◆ **Task item**:
Write out, word for word, every line from the one where "camera: 25 degrees left, 0 degrees up" occurs to the final line of the entries, and nothing beyond them.

◆ **Provided records**:
===
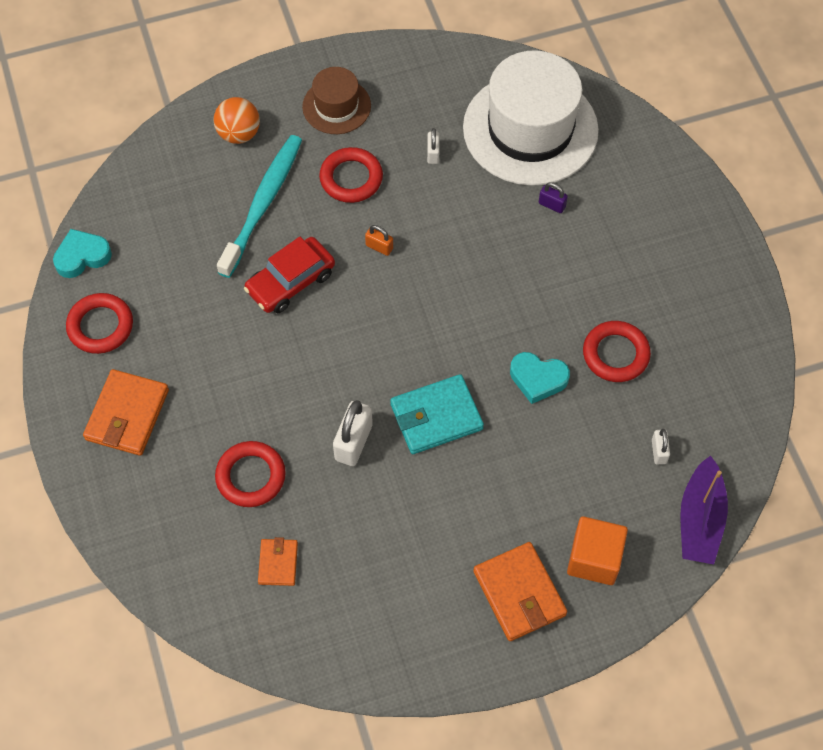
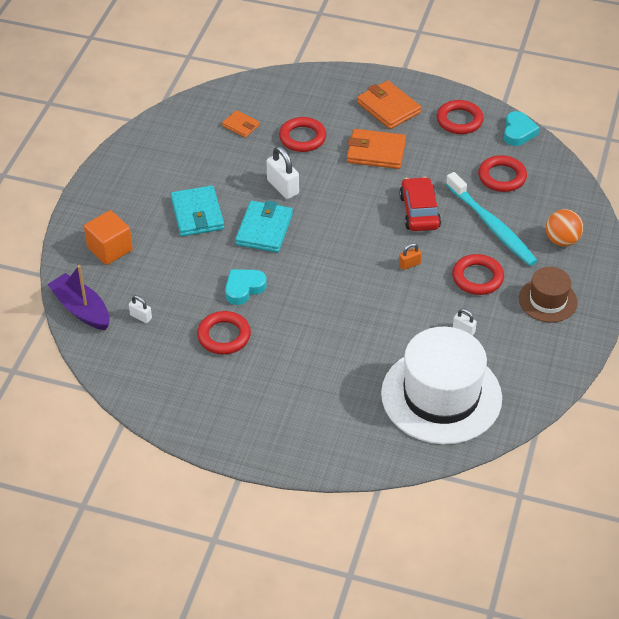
camera: 125 degrees right, 15 degrees down
(174, 234) = (502, 177): none -> red ring
(467, 504) = (197, 214): none -> turquoise wallet
(519, 593) = (125, 208): orange wallet -> orange wallet (376, 152)
(552, 205) = (366, 370): purple padlock -> none

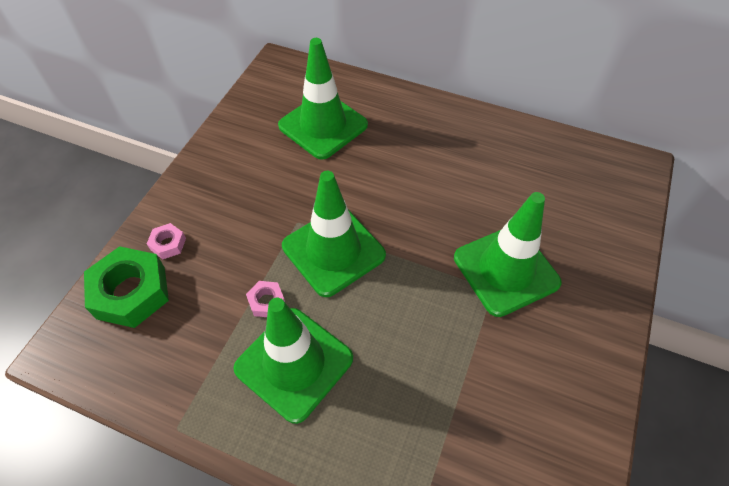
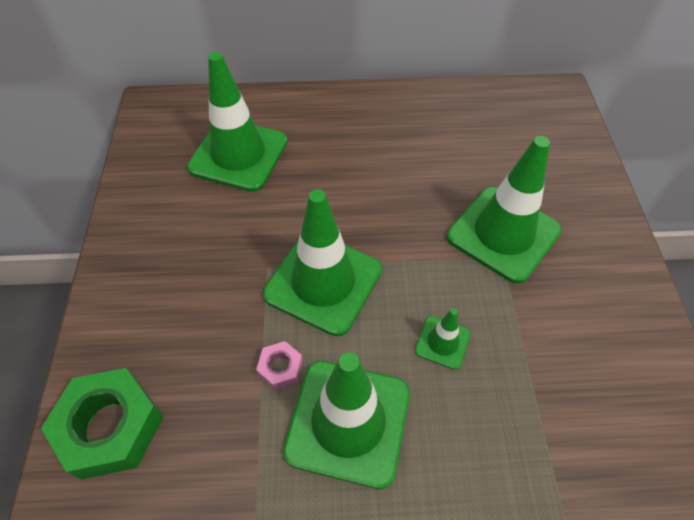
camera: 25 degrees left, 0 degrees up
(168, 244) = (127, 351): pink nut -> none
(401, 336) = (442, 342): none -> green traffic cone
===
◆ **Answer space**:
camera: 25 degrees left, 0 degrees up
(168, 244) = (127, 351): pink nut -> none
(401, 336) = (442, 342): none -> green traffic cone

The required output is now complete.